Material:

□ □ □

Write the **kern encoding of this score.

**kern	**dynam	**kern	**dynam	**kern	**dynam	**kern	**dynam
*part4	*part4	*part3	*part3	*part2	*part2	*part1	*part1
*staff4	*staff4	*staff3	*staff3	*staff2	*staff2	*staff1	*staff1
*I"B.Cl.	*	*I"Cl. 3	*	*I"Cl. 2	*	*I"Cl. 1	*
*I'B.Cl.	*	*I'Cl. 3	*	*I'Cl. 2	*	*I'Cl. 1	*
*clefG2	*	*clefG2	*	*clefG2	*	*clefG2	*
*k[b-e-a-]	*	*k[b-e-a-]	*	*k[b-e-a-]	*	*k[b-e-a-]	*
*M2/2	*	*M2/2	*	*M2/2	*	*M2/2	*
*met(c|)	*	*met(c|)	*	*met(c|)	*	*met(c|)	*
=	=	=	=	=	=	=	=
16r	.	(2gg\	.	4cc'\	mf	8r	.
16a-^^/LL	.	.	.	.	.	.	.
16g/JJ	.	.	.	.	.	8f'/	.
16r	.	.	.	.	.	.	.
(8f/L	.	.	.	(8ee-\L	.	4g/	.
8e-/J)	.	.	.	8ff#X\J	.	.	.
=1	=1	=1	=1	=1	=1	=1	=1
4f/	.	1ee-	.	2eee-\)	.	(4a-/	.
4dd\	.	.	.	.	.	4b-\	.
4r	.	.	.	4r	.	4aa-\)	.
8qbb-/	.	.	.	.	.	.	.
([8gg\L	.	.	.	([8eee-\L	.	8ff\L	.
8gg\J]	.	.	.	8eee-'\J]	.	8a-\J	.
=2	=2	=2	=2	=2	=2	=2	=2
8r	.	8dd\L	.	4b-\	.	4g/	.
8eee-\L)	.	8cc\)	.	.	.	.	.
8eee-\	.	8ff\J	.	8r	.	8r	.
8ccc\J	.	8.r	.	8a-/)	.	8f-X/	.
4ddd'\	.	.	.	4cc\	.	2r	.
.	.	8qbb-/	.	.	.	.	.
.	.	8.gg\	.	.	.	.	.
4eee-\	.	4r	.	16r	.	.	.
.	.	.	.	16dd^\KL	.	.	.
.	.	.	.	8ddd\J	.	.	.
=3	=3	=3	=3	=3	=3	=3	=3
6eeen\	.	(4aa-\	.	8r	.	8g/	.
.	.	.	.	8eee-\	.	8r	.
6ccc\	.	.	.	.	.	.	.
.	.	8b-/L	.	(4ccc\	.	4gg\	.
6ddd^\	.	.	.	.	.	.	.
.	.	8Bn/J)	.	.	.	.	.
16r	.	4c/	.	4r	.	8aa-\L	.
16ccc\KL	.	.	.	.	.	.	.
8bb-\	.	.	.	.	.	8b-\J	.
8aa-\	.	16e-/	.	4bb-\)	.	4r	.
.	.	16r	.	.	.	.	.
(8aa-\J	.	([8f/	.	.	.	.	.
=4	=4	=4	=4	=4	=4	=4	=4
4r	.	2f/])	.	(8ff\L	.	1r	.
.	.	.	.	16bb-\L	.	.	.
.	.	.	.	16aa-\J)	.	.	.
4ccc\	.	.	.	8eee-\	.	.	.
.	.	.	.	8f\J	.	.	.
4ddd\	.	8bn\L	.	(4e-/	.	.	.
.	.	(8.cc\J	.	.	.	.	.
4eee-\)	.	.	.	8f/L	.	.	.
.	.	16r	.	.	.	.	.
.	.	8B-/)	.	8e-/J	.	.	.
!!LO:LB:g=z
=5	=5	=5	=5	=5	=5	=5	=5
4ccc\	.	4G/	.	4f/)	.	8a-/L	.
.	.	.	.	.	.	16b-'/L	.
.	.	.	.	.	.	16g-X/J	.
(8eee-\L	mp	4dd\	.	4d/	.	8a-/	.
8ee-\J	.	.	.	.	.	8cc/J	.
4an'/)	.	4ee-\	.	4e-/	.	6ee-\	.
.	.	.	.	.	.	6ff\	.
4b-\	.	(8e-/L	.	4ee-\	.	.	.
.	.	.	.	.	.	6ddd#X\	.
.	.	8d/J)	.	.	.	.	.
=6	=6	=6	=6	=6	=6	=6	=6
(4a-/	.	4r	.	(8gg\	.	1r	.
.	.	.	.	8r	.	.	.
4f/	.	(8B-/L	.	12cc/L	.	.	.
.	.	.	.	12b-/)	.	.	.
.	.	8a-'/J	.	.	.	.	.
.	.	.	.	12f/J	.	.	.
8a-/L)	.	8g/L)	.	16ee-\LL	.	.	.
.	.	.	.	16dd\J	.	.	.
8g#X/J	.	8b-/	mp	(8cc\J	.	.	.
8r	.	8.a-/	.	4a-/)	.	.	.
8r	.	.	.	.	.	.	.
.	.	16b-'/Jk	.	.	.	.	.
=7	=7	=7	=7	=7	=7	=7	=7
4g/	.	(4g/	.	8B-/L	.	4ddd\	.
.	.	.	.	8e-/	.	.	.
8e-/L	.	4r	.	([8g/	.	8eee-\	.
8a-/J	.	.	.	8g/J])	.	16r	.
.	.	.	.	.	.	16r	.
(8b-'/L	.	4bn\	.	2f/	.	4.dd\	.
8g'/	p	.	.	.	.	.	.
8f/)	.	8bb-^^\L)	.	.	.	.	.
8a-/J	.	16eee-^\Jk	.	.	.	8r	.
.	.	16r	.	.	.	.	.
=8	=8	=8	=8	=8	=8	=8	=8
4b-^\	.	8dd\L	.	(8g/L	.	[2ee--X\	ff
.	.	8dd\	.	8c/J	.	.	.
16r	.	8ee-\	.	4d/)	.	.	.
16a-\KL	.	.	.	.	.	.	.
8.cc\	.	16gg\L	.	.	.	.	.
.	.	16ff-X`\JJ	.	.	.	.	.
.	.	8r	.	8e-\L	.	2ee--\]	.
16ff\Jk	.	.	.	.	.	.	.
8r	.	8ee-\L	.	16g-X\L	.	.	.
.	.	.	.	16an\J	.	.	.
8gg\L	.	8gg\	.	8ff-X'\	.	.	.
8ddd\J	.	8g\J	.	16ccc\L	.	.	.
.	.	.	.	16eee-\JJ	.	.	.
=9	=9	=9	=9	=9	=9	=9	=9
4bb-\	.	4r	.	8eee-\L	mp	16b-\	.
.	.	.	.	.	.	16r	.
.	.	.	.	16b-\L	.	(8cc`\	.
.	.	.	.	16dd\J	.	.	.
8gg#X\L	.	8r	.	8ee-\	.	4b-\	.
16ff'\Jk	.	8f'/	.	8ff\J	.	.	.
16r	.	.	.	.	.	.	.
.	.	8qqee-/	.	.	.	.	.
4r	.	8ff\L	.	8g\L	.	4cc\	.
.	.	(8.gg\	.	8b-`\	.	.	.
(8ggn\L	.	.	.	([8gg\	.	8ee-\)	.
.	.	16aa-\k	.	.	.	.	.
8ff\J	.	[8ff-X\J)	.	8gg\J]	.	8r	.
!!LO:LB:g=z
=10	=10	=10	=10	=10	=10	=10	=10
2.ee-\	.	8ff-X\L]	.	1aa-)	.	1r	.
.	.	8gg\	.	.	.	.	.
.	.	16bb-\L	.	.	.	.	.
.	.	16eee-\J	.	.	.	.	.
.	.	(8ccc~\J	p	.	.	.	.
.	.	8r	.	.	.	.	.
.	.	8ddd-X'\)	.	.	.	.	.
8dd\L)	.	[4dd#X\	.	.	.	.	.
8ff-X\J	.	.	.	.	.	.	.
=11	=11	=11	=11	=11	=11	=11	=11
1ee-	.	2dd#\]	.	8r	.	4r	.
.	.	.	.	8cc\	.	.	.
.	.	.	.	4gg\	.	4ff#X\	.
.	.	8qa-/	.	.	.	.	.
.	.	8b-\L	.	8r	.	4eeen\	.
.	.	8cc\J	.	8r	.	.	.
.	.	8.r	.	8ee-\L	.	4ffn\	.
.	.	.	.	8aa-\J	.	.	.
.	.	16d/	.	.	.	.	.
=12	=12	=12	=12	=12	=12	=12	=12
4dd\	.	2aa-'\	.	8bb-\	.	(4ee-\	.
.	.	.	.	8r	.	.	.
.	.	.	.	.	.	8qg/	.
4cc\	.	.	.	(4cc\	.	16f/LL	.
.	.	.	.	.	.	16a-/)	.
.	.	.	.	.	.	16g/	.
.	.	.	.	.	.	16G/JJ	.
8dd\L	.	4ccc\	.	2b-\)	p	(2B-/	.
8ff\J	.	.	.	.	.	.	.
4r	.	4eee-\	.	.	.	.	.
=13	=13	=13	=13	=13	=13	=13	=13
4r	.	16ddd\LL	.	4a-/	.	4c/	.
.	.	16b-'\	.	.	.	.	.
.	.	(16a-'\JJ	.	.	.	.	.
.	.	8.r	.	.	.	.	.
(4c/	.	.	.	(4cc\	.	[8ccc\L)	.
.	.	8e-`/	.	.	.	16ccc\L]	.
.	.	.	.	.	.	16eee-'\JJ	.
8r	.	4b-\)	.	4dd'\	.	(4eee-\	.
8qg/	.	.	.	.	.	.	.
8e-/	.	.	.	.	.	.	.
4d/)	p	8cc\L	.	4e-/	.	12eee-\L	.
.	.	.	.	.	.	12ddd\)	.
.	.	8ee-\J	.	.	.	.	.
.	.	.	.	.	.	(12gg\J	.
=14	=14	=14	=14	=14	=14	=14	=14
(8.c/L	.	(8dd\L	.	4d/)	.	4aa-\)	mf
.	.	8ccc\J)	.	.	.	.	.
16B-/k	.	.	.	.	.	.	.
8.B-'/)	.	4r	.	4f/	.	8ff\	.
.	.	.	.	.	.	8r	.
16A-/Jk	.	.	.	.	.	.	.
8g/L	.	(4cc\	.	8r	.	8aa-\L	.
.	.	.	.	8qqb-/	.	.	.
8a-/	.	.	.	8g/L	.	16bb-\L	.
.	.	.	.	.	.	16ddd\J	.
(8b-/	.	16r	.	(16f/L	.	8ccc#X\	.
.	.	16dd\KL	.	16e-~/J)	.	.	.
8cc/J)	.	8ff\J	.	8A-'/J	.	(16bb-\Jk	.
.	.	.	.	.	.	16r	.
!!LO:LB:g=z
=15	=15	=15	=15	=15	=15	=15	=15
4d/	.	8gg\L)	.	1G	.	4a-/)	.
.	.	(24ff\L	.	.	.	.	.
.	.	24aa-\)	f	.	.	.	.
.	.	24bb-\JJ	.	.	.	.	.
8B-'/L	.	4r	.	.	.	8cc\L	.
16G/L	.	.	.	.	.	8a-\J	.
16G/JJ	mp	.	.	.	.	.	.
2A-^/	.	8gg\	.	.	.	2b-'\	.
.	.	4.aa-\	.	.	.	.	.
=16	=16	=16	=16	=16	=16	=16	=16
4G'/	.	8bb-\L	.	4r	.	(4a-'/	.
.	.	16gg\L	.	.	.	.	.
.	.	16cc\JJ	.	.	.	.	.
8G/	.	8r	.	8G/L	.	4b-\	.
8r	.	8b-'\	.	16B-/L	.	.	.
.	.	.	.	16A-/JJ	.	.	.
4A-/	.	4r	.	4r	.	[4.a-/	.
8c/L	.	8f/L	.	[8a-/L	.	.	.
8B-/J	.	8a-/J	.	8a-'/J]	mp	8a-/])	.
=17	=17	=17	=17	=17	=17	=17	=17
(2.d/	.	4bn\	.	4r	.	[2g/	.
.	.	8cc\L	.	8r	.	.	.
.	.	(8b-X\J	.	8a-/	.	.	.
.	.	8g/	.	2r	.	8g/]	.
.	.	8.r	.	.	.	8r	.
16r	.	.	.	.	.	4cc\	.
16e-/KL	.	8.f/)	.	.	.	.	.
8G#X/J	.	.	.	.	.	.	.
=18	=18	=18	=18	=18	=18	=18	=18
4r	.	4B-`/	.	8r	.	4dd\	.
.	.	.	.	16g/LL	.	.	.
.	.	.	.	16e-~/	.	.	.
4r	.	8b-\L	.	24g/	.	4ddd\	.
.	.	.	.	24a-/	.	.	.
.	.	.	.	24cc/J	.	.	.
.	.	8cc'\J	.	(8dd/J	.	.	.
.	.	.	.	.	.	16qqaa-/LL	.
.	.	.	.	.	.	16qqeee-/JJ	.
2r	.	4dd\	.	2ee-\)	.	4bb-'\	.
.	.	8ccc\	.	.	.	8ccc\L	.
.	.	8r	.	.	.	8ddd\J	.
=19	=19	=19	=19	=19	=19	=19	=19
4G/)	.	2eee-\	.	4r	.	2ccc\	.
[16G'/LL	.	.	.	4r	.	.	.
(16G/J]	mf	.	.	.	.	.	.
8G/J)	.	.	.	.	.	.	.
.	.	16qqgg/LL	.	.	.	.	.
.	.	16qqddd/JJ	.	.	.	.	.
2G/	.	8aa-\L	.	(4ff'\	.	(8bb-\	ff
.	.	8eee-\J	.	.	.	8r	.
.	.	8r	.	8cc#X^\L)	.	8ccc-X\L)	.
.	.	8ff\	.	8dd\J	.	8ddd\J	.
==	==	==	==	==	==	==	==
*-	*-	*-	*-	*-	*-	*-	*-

□ □ □

Exercise: Show each line of the data above that contains the string "kern".

Full answer:
Write the **kern encoding of this score.
**kern	**dynam	**kern	**dynam	**kern	**dynam	**kern	**dynam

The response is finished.